Data records:
• • •
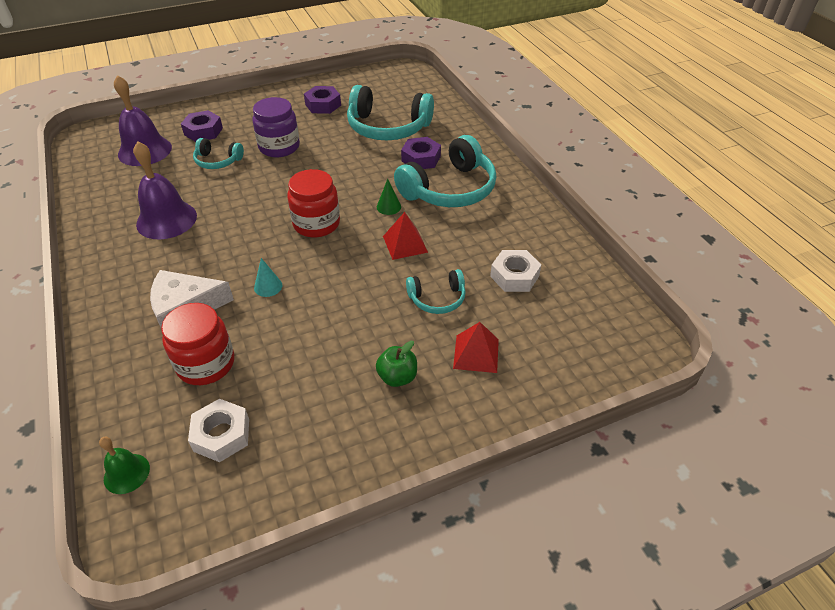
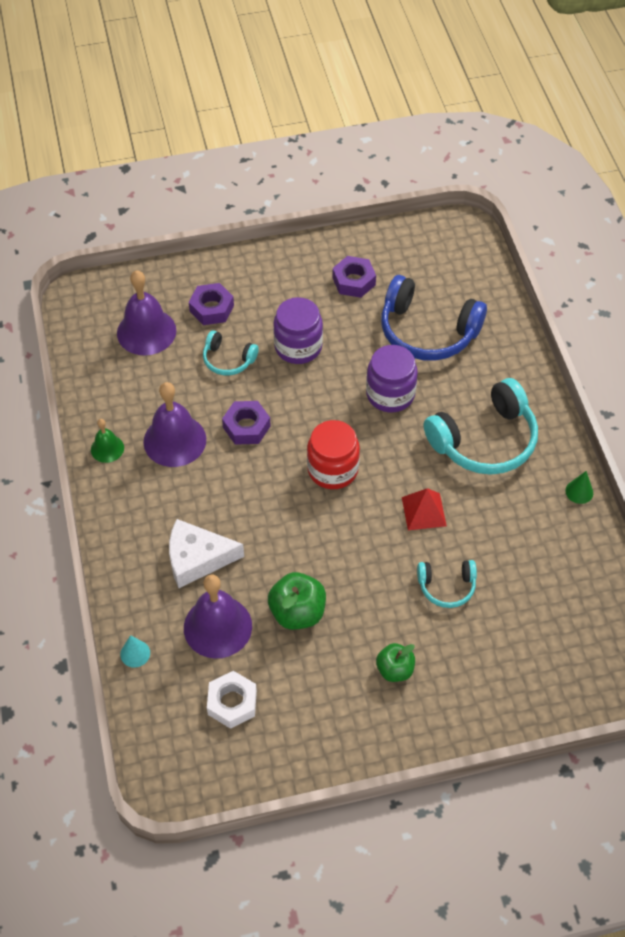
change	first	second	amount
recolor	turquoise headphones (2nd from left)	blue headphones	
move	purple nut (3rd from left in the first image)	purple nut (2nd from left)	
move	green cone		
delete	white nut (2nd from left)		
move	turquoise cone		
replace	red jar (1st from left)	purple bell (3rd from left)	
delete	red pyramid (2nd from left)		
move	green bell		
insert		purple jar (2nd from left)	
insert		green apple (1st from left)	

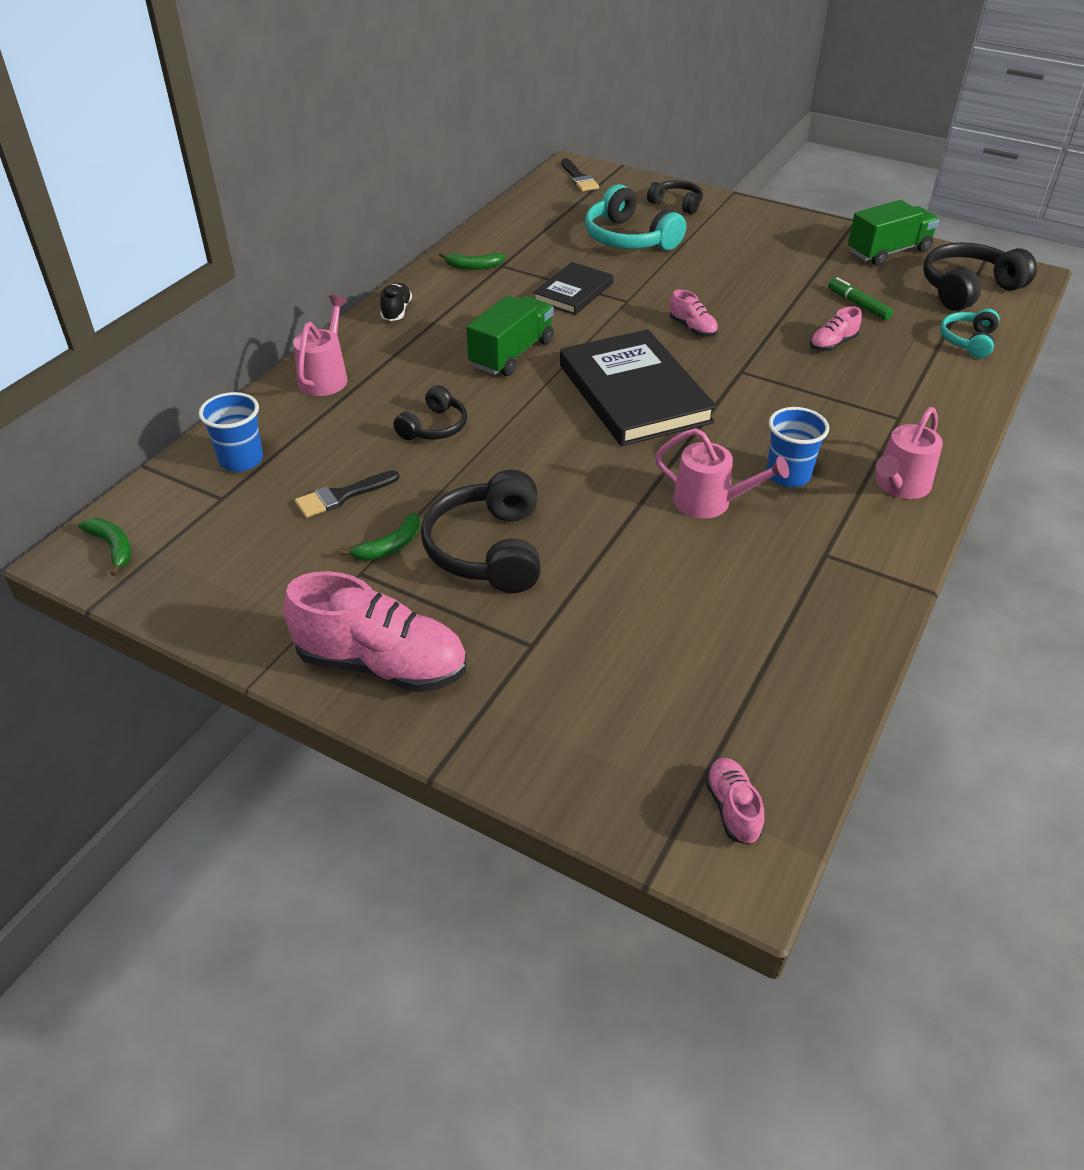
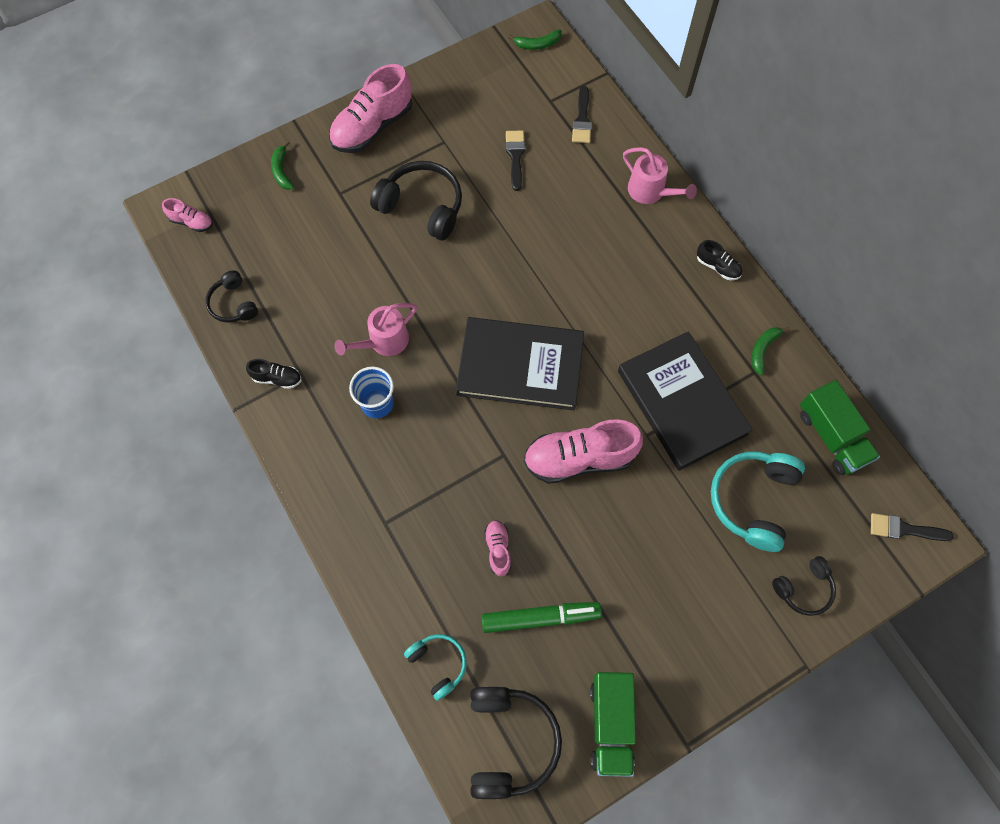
change	first	second	amount
rotate	turquoise headphones (1st from left in the first image)	turquoise headphones (2nd from left)	60 degrees counterclockwise
resize	black book (1st from left in the first image)	black book (2nd from left)	x1.80
resize	green marker		x1.59
resize	pink shoe (2nd from left in the first image)	pink shoe (4th from left)	x2.10
move	green truck (1st from left in the first image)	green truck (2nd from left)	
move	black headphones (1st from left)		
replace	blue cup (1st from left)	black brush (2nd from left)	
delete	pink watering can (3rd from left)		
move	green banana (2nd from left in the first image)	green banana (1st from left)	
insert		black shoe (1st from left)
• • •
### WORK TO BE COMPLETED
I'd like the lines above from the one with "bell (3rd from left)" up to and including the one with "jar (2nd from left)" copied exactly, with no other lines.

### COMPLETED TASK
replace	red jar (1st from left)	purple bell (3rd from left)	
delete	red pyramid (2nd from left)		
move	green bell		
insert		purple jar (2nd from left)	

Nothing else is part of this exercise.